[Scene comparison data]
┏━━
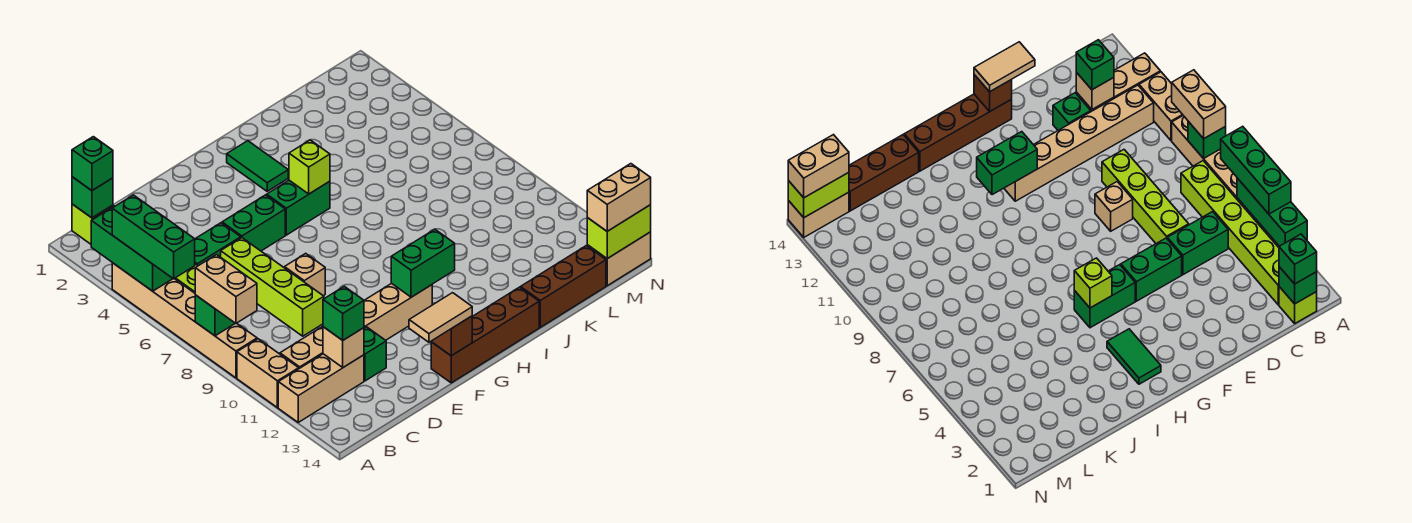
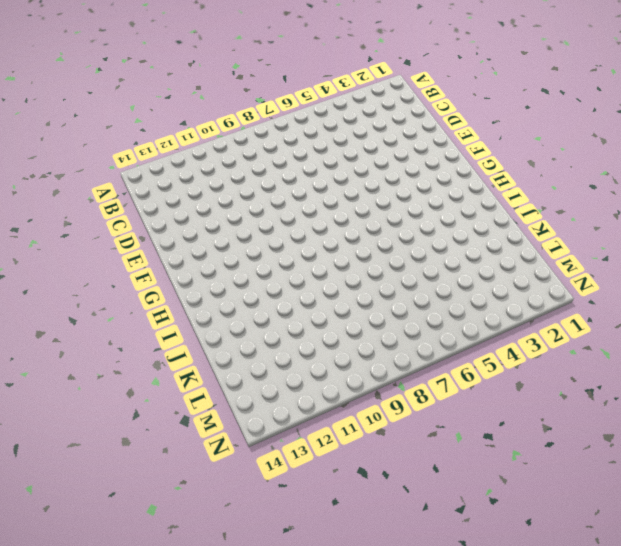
none -> tan brick A4:A9 level 1
none -> tan brick A10:A11 level 1
none -> tan brick A12:C12 level 1
none -> lime brick B1 level 1

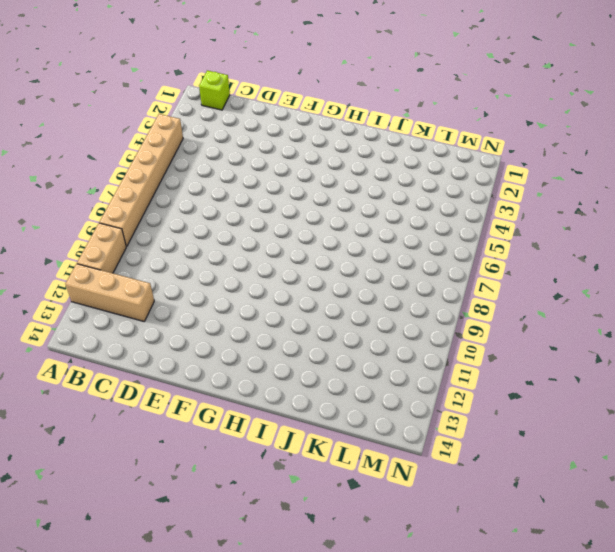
none -> lime brick B2:B7 level 1
none -> tan brick B11:G11 level 1
none -> green brick C5:D5 level 1
none -> lime brick D6:D9 level 1

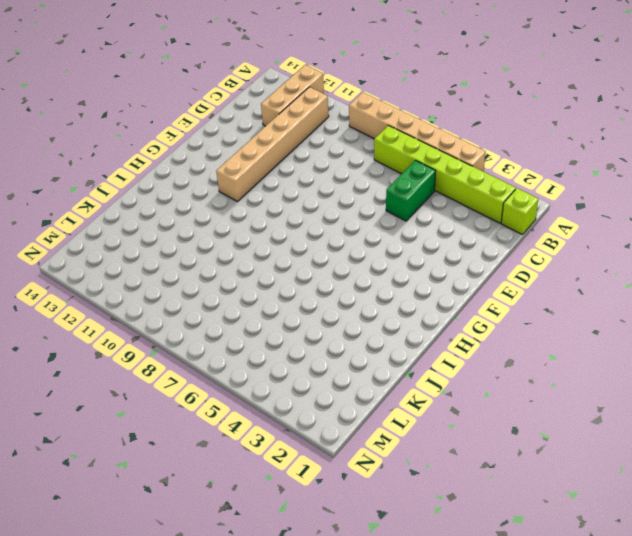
none -> tan brick A10:A11 level 1
none -> lime brick D6:D9 level 1
none -> green brick D12 level 1
none -> green brick E5:F5 level 1

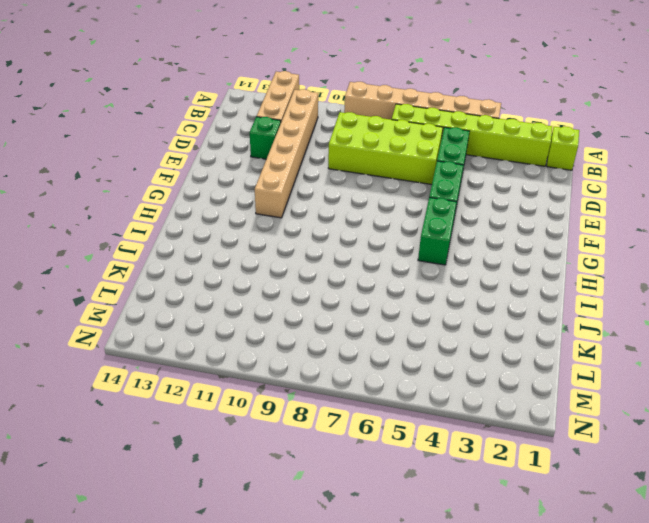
lime brick C6:D9 level 1 -> lime brick D6:D9 level 1
none -> tan brick A10:A11 level 1
none -> tan brick E8 level 1
none -> brown brick F14:I14 level 1
none -> green tile H2:H3 level 1

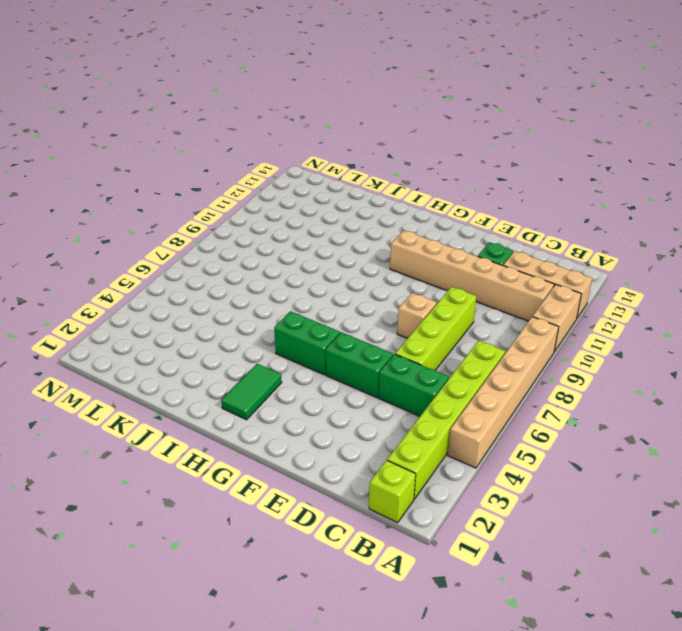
none -> brown brick F14:I14 level 1
none -> brown brick J14:L14 level 1
none -> tan brick M14:N14 level 1
none -> green brick A3:A5 level 2

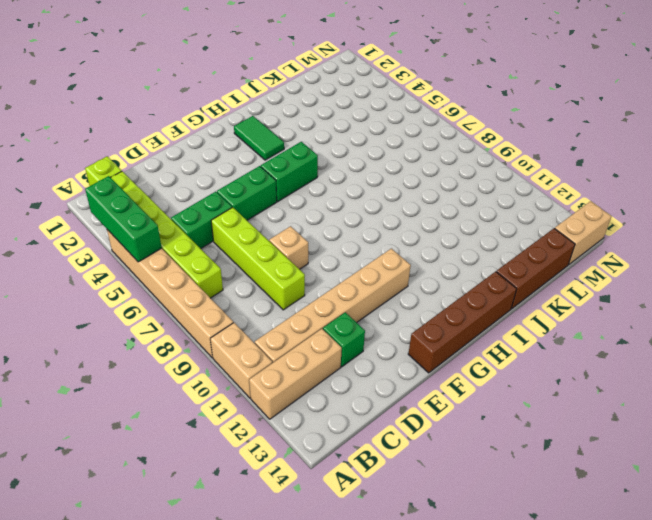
none -> green brick A8 level 2
none -> green brick B1 level 2
none -> tan brick C12 level 2
none -> brown brick F14 level 2

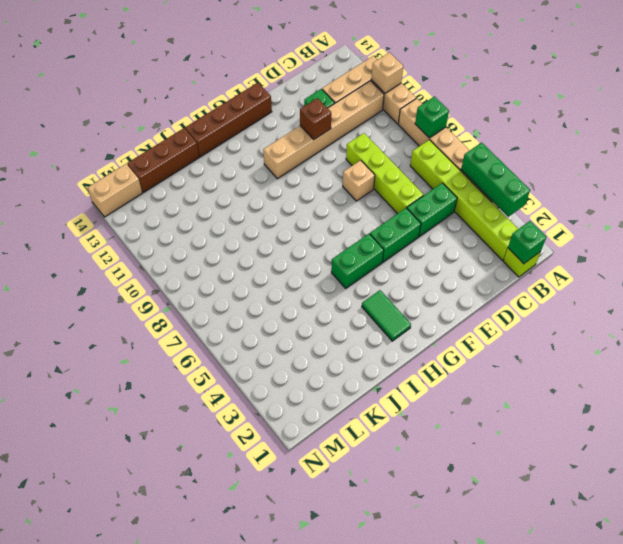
tan brick A11 level 2 -> tan brick C12 level 2
brown brick E11 level 2 -> brown brick F14 level 2
none -> green brick G11:H11 level 2
none -> lime brick H5 level 2
none -> lime brick M14:N14 level 2
none -> green brick A4:A6 level 3

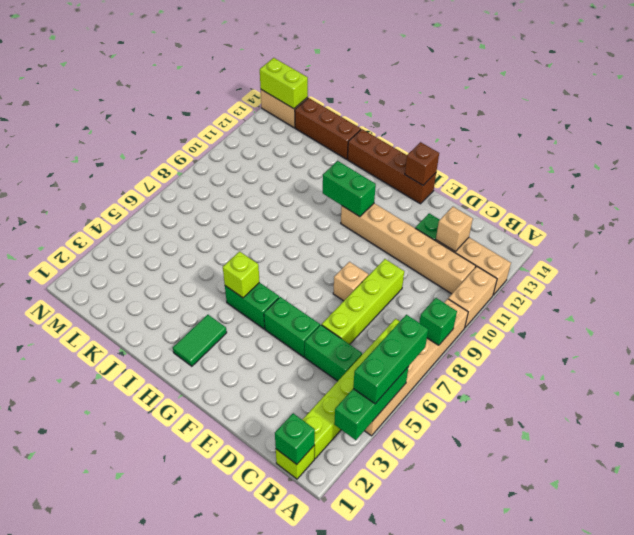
none -> tan brick A8:A9 level 3
none -> green brick B1 level 3
none -> green brick C12 level 3
none -> tan tile E14:F14 level 3

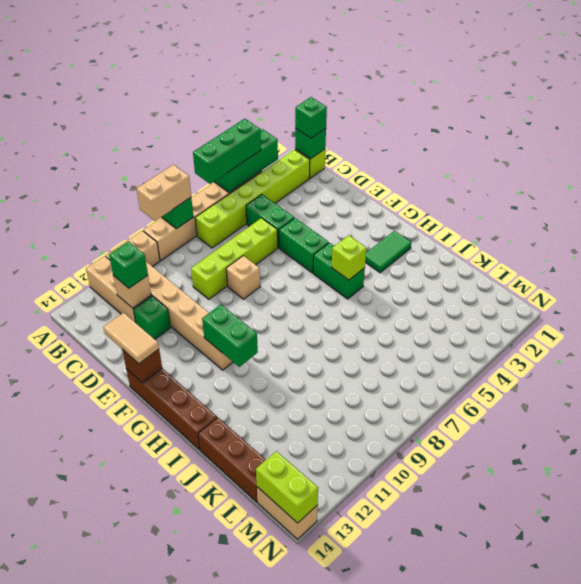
none -> tan brick M14:N14 level 3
┗━━
▶ **EXERCISE**: Return exactly the stretch above whose first line contains "none -> lime brick B1 level 1" and whose last line contains "none -> green brick E5:F5 level 1", and nothing outside it. The pictures should not appear.

▶ **SOLUTION TO THIS TASK**:
none -> lime brick B1 level 1

none -> lime brick B2:B7 level 1
none -> tan brick B11:G11 level 1
none -> green brick C5:D5 level 1
none -> lime brick D6:D9 level 1

none -> tan brick A10:A11 level 1
none -> lime brick D6:D9 level 1
none -> green brick D12 level 1
none -> green brick E5:F5 level 1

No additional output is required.